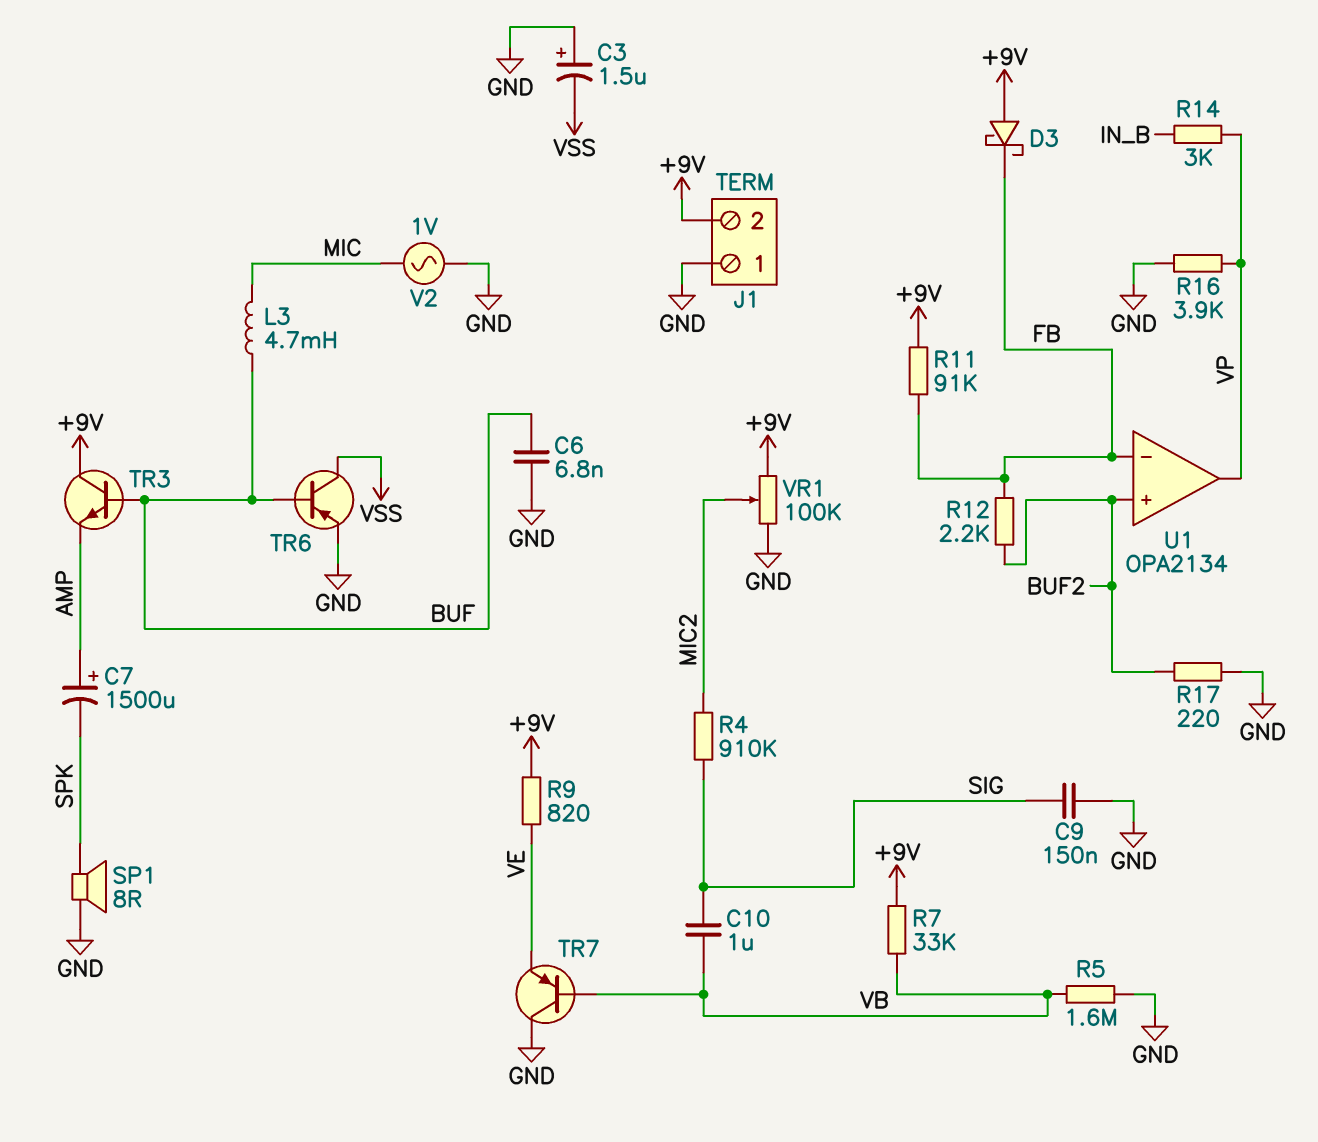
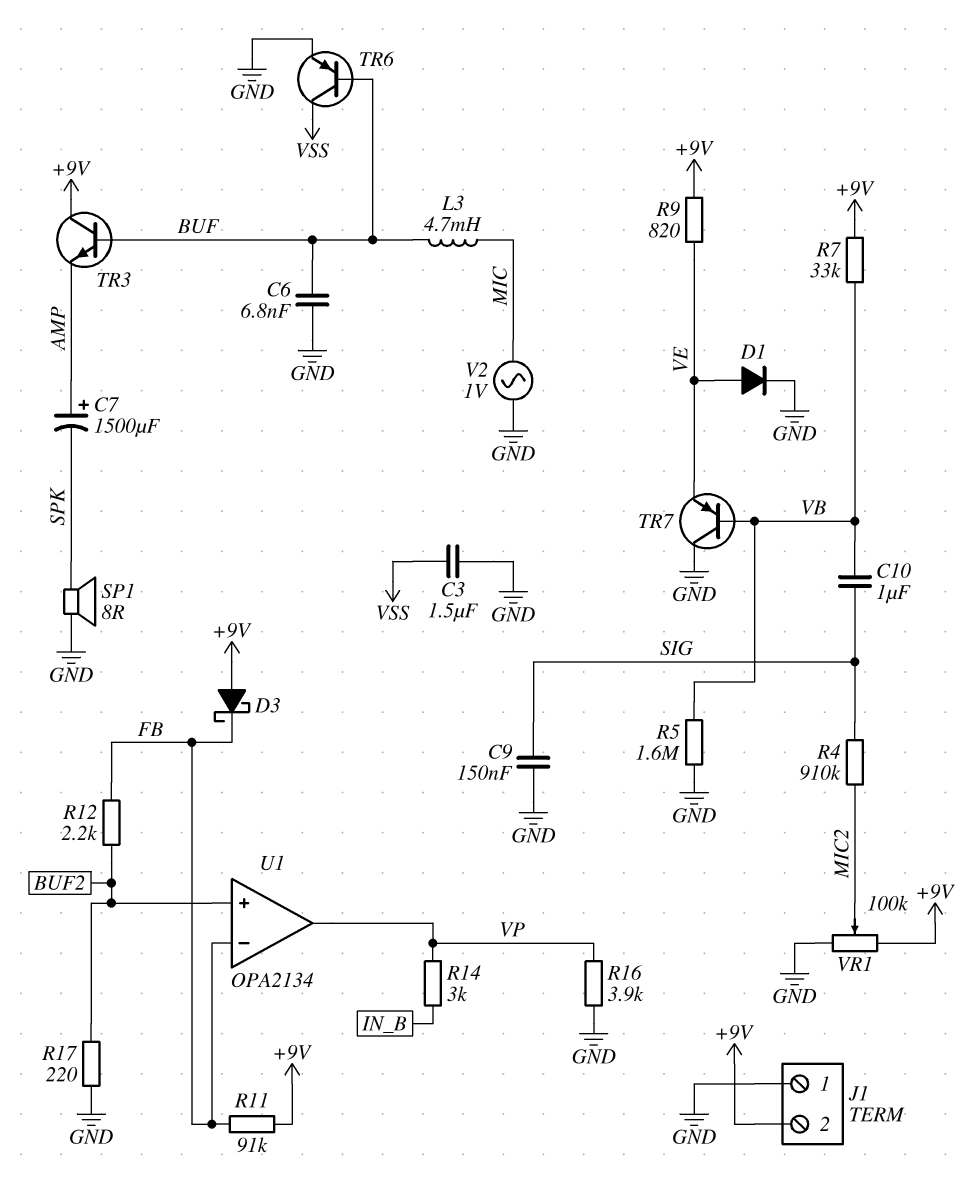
C3: 1.5uF (plus GND, minus VSS) -> 1.5uF (GND, VSS)
D1: none -> diode (A VE, K GND)

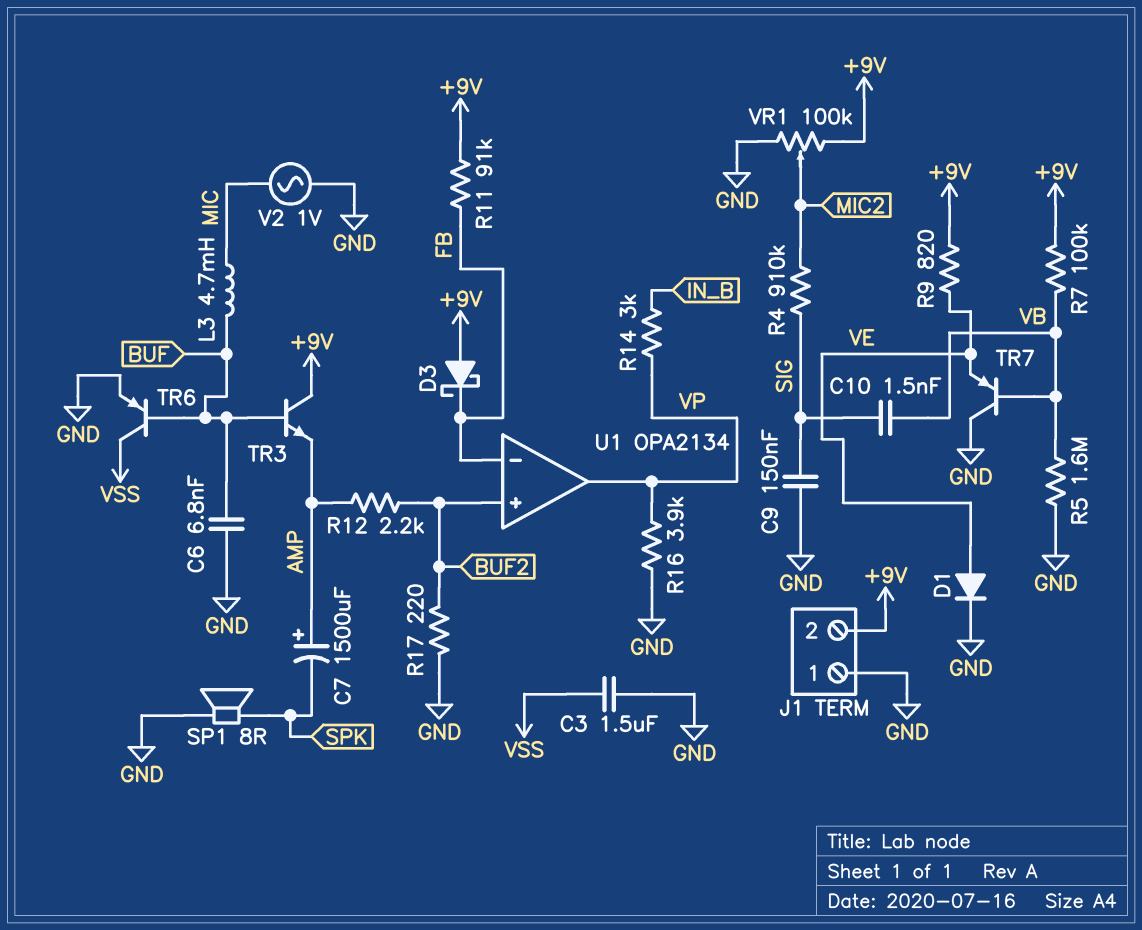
C10: 1uF (SIG, VB) -> 1.5nF (SIG, VB)
R7: 33k (+9V, VB) -> 100k (+9V, VB)
R12: 2.2k (BUF2, FB) -> 2.2k (AMP, BUF2)

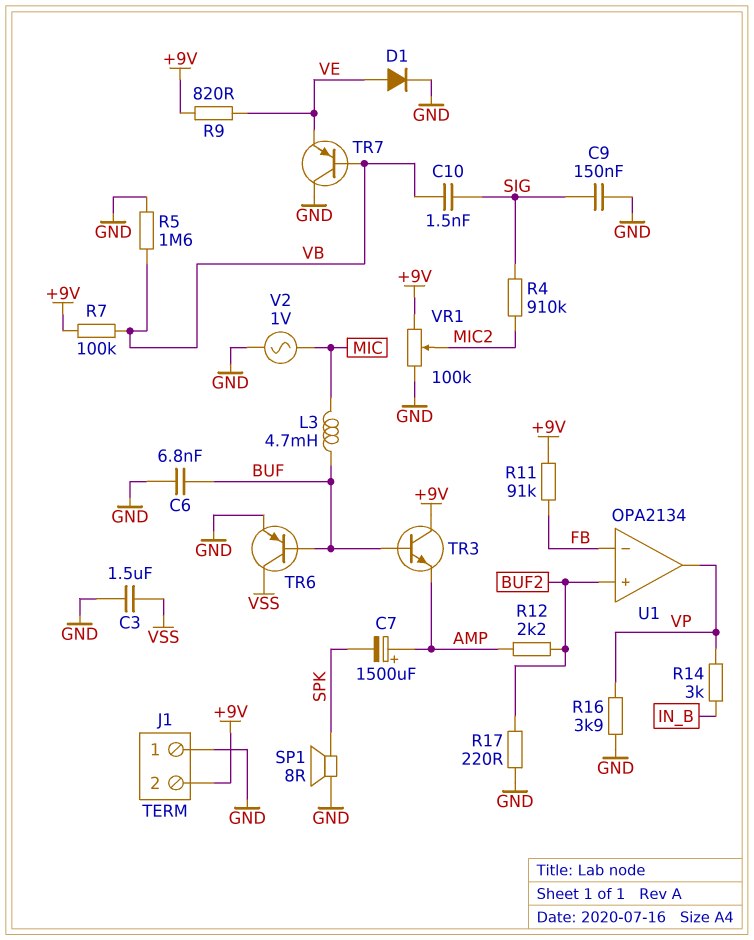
D3: schottky (A +9V, K FB) -> none

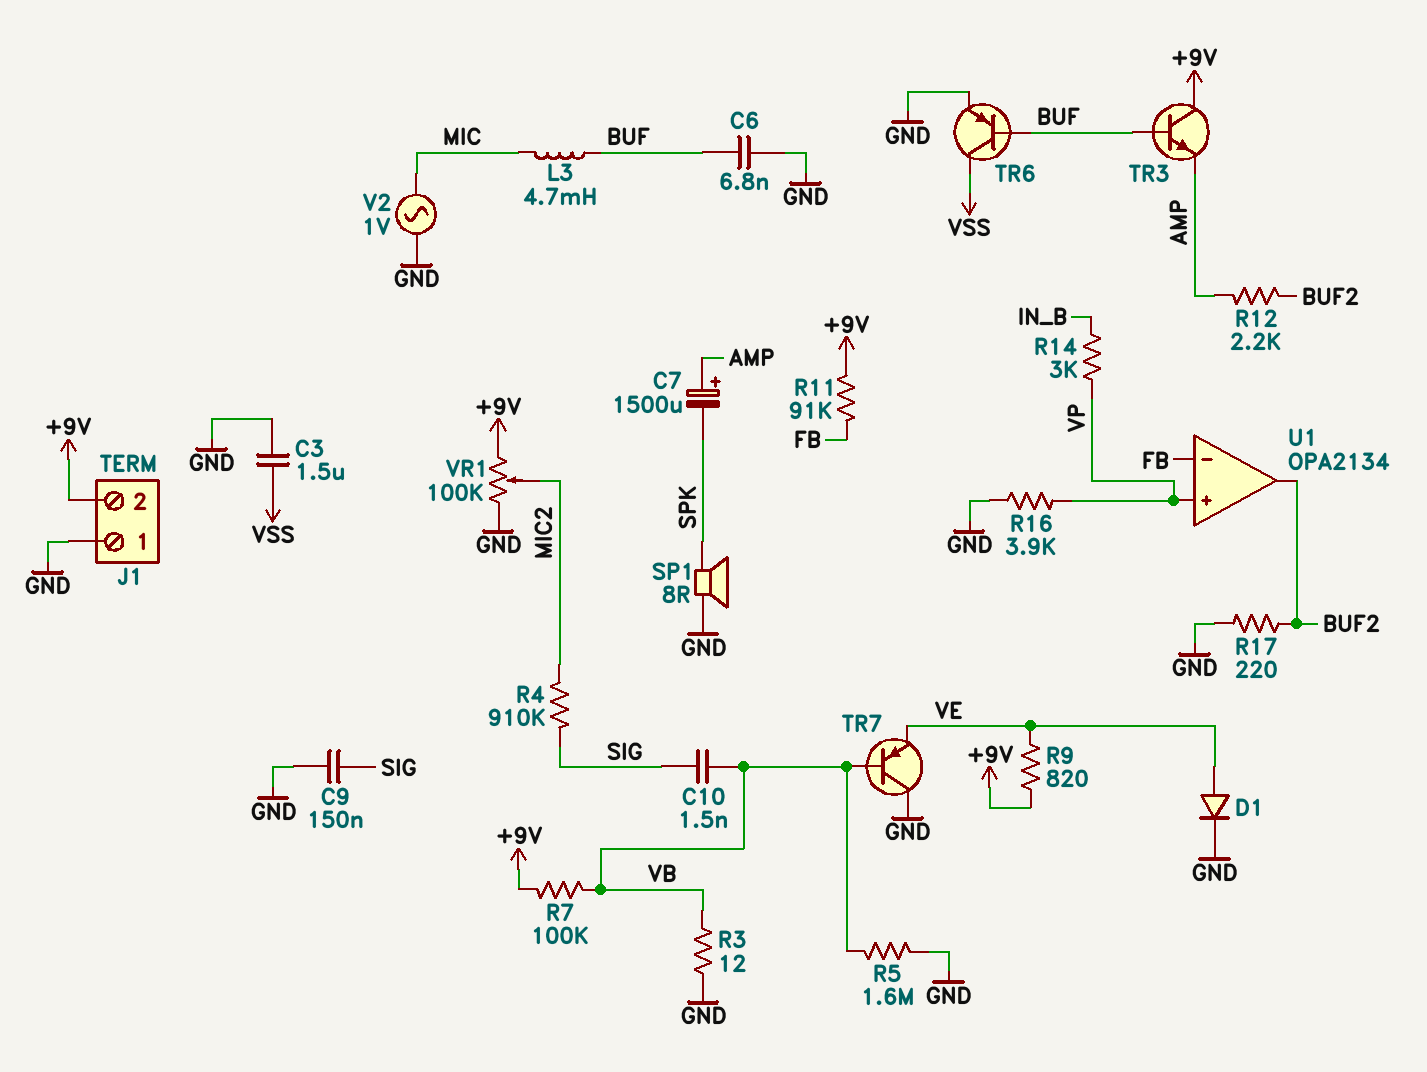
R3: none -> 12 (GND, VB)
U1 pin in+: BUF2 -> VP
U1 pin out: VP -> BUF2

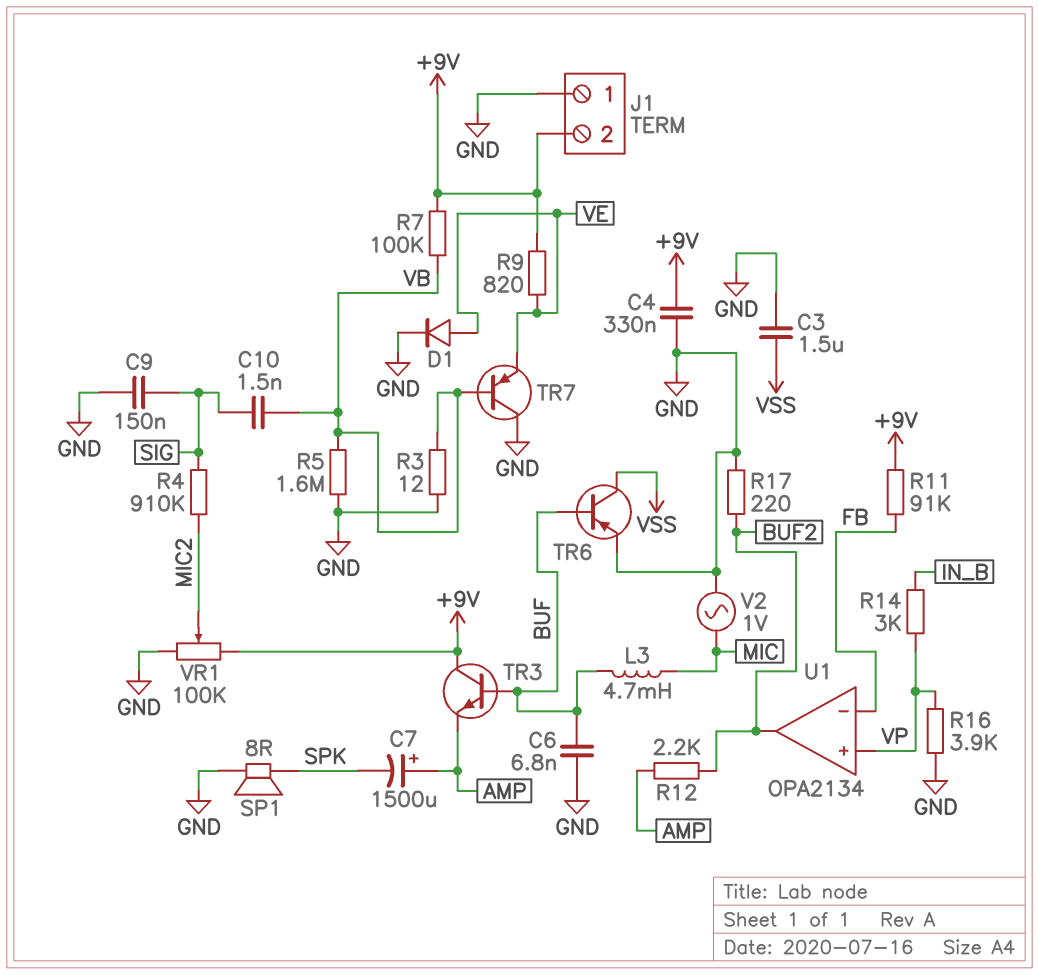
C4: none -> 330nF (+9V, GND)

• ASSIGNMENT: Every line of the entries above that holds "none" should be copied out.

• REPLY:
D1: none -> diode (A VE, K GND)
D3: schottky (A +9V, K FB) -> none
R3: none -> 12 (GND, VB)
C4: none -> 330nF (+9V, GND)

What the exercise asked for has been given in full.